(Stored data entries)
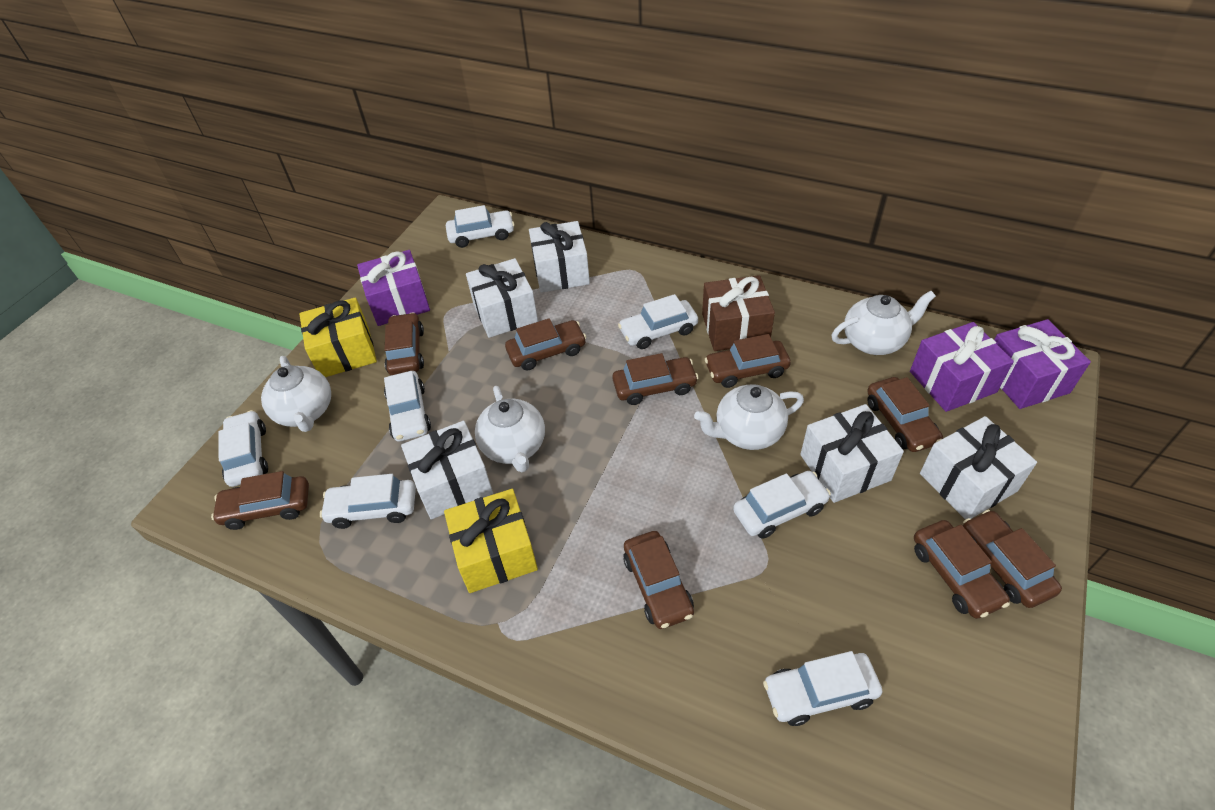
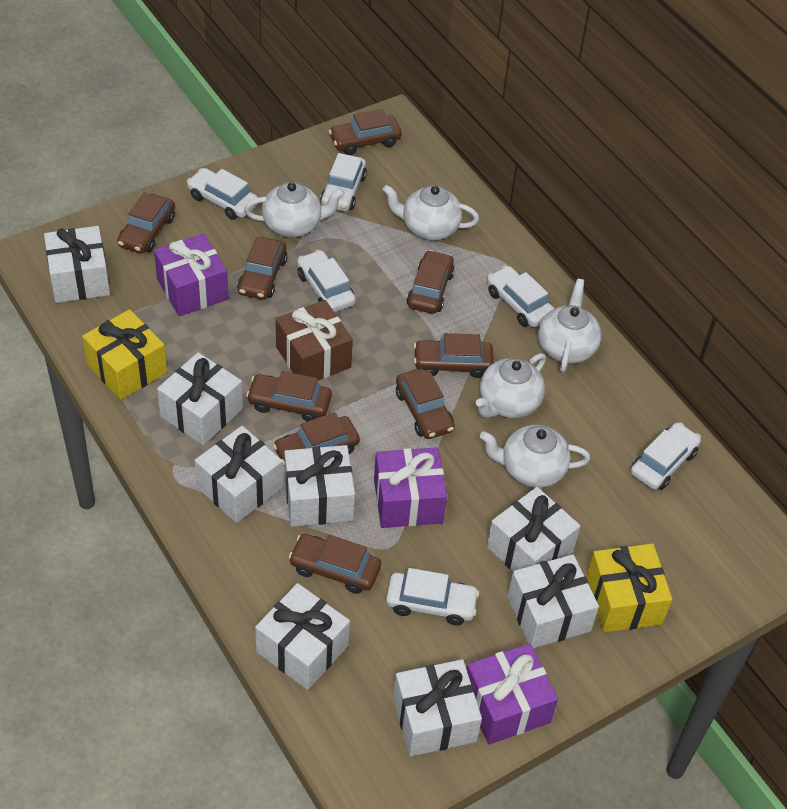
white car: 7 -> 6
white gift: 5 -> 8
white teapot: 4 -> 5

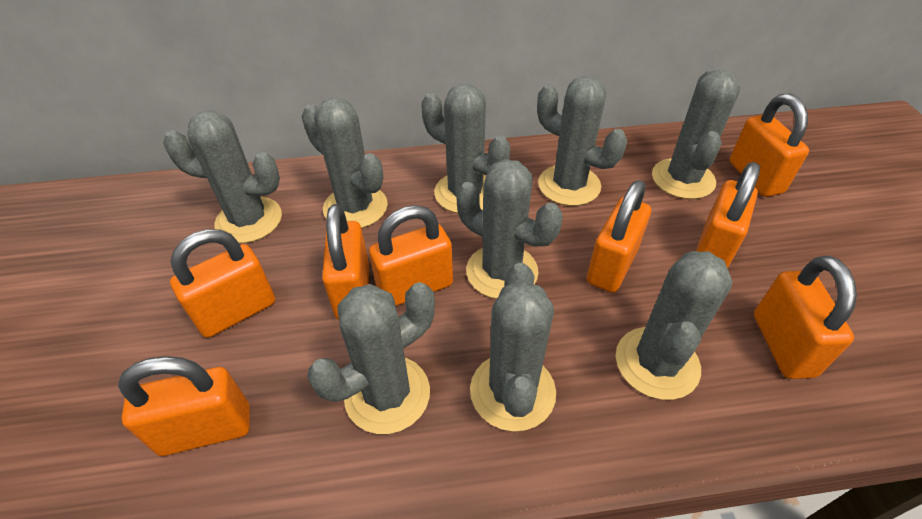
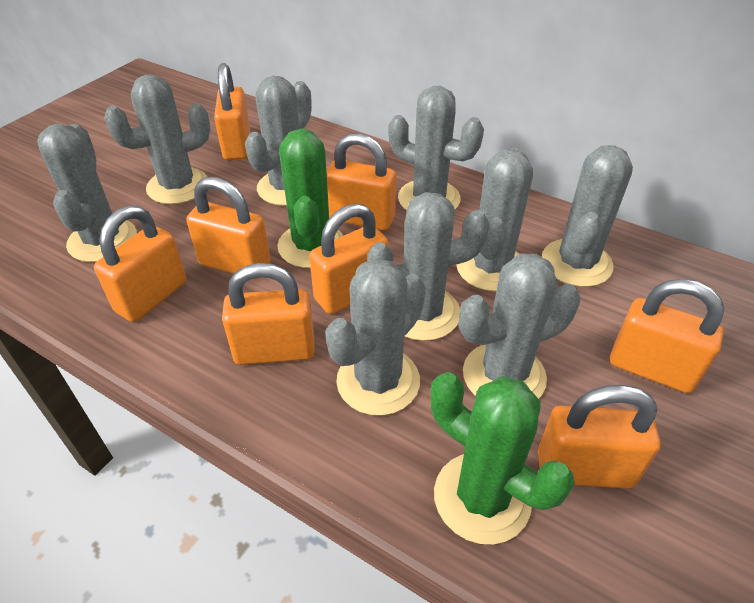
green cactus: 0 -> 2

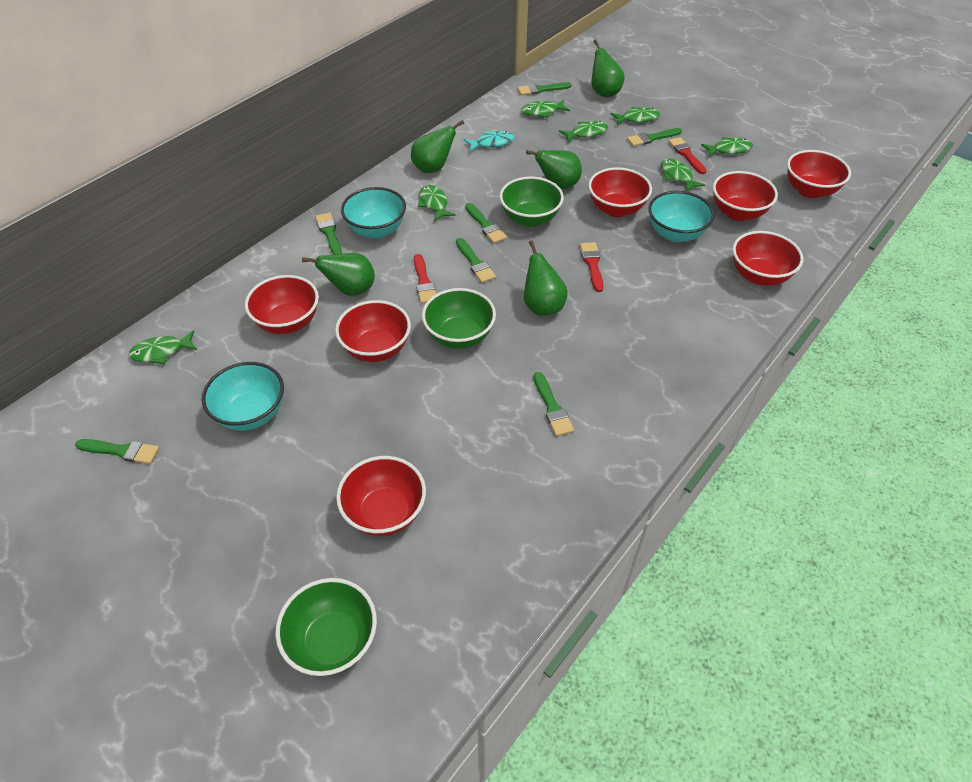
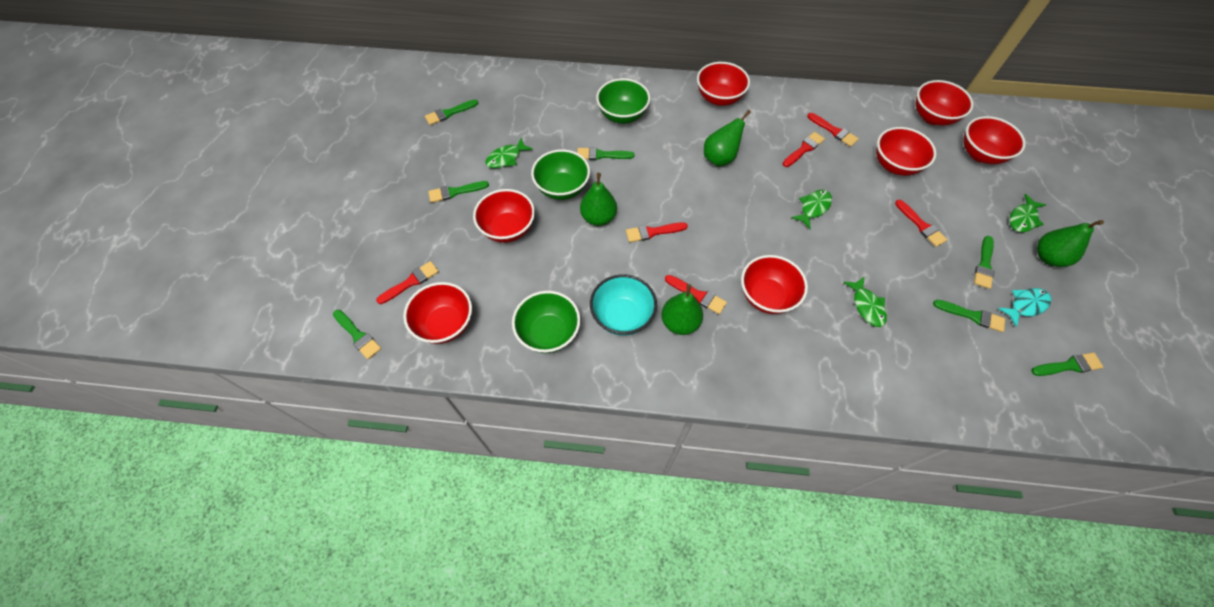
green fish: 7 -> 4
green pear: 5 -> 4
red brush: 3 -> 6
turquoise bowl: 3 -> 1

## Problem to solve
Pictures are to be omitted. The lines from the line holding "green cactus: 0 -> 2" through the closing line of the data above are to be set down exactly, and nothing more.

## Problem solution
green cactus: 0 -> 2

green fish: 7 -> 4
green pear: 5 -> 4
red brush: 3 -> 6
turquoise bowl: 3 -> 1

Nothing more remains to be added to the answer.